# Input records
|---|

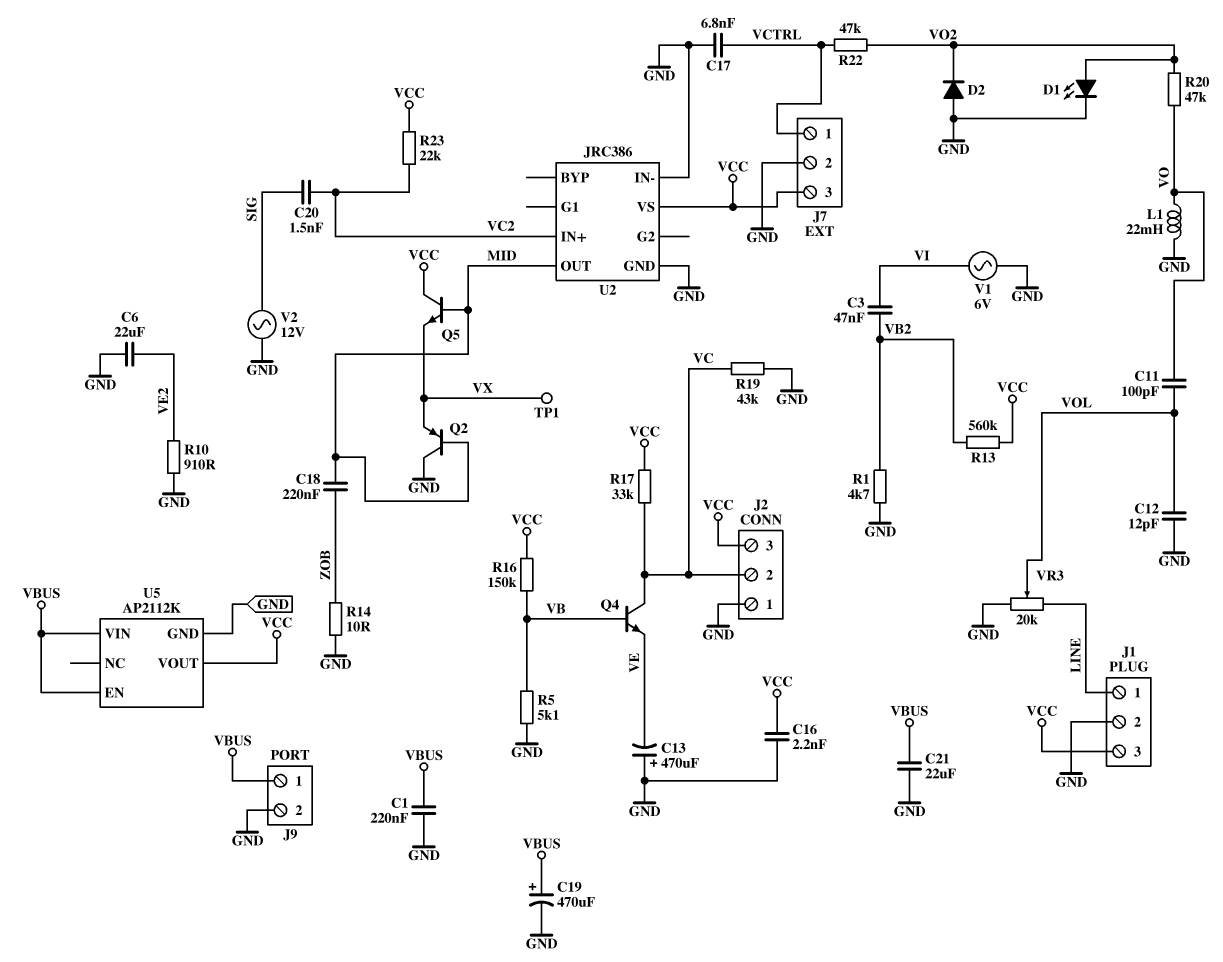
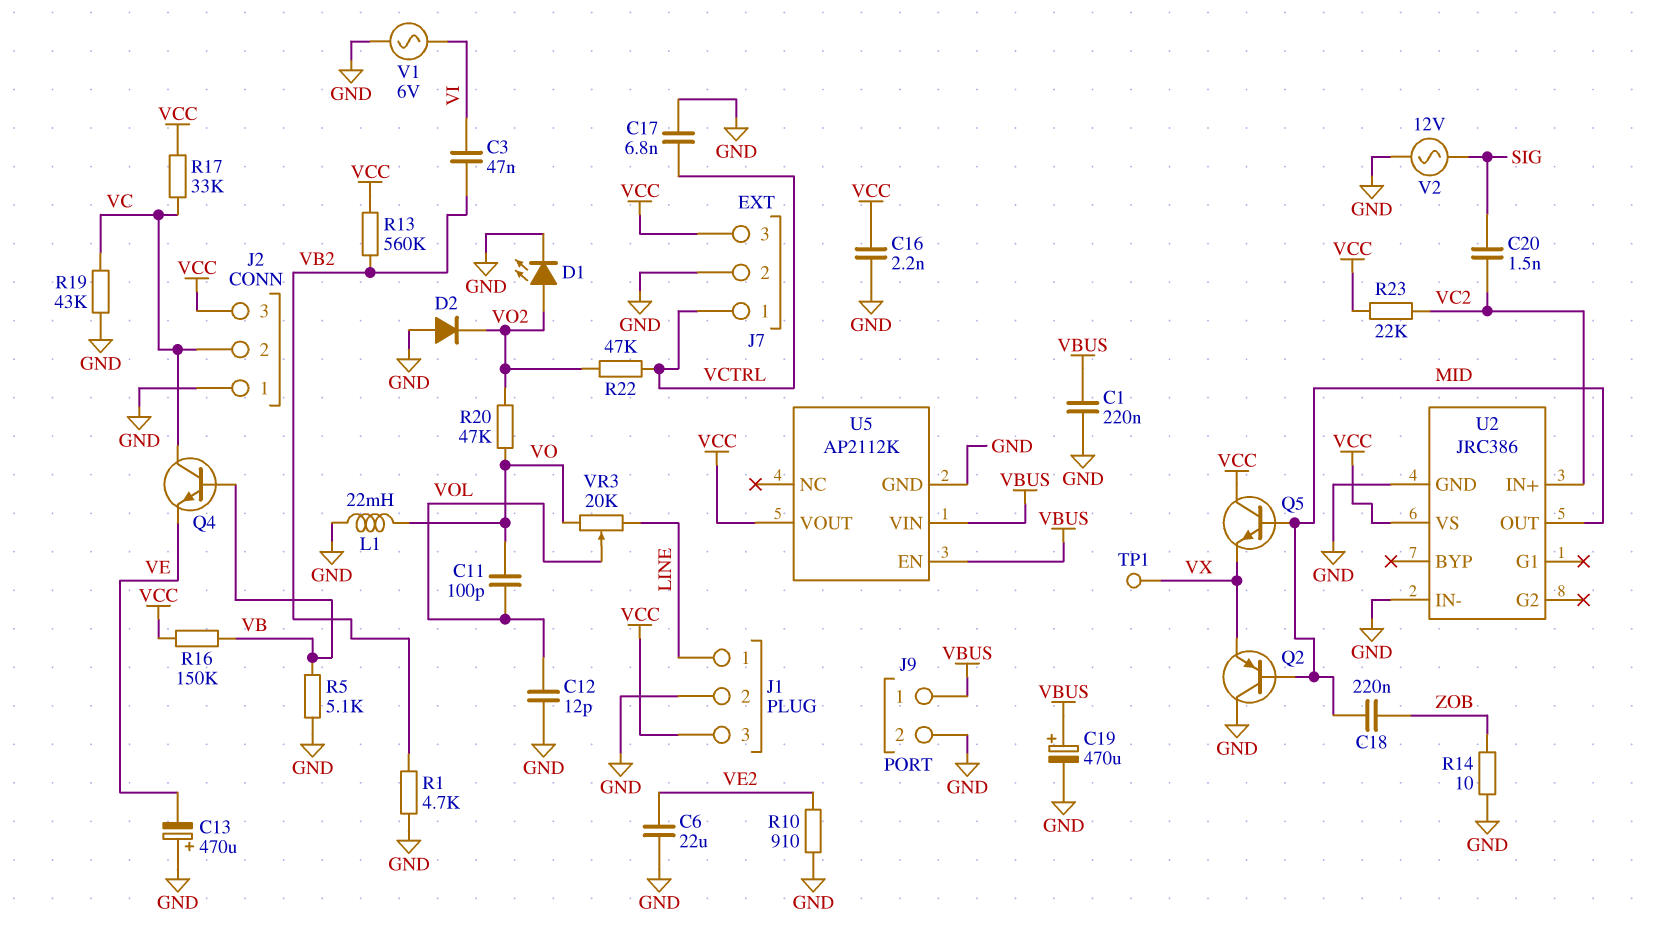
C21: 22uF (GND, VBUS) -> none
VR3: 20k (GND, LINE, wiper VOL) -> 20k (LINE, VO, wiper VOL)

|---|

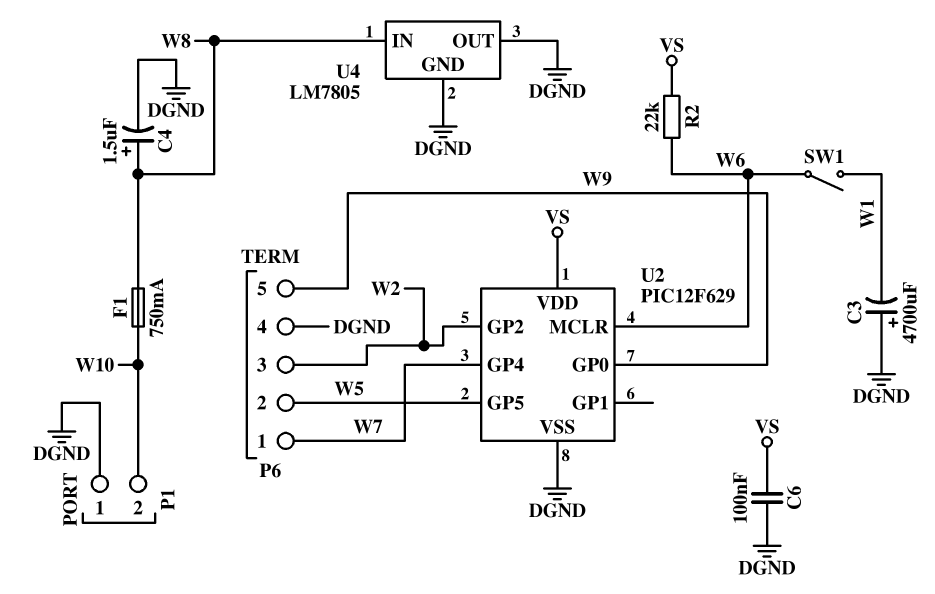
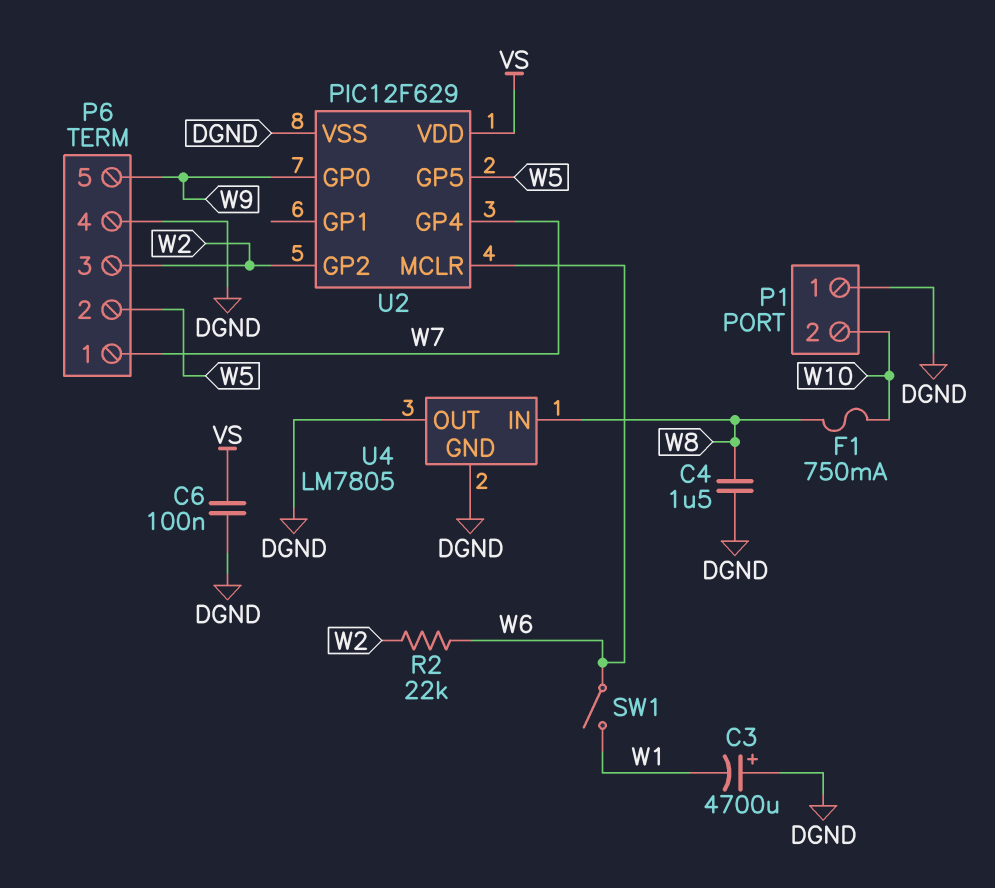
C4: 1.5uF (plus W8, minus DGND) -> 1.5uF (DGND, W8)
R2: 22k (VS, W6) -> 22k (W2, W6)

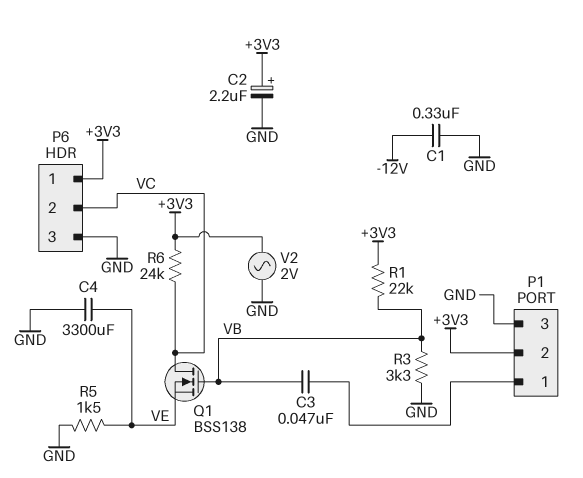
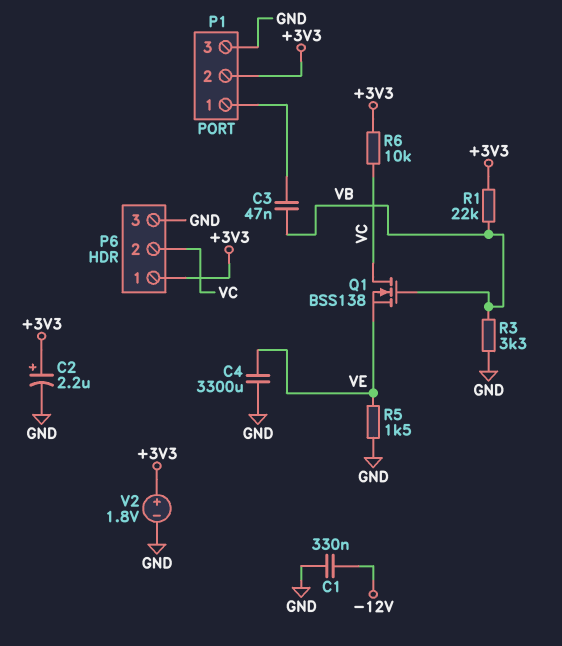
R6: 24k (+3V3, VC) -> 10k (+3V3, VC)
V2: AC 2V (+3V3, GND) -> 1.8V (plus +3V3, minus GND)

|---|

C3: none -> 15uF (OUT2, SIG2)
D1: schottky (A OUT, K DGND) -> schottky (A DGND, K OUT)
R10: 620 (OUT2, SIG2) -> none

|---|

# Assigned task
Copy out only the lines above from the one with "R6: 24k (+3V3, VC) -> 10k (+3V3, VC)" to the one with "V2: AC 2V (+3V3, GND)", inclusive, exactly as they stand.

# Solution for this exercise
R6: 24k (+3V3, VC) -> 10k (+3V3, VC)
V2: AC 2V (+3V3, GND) -> 1.8V (plus +3V3, minus GND)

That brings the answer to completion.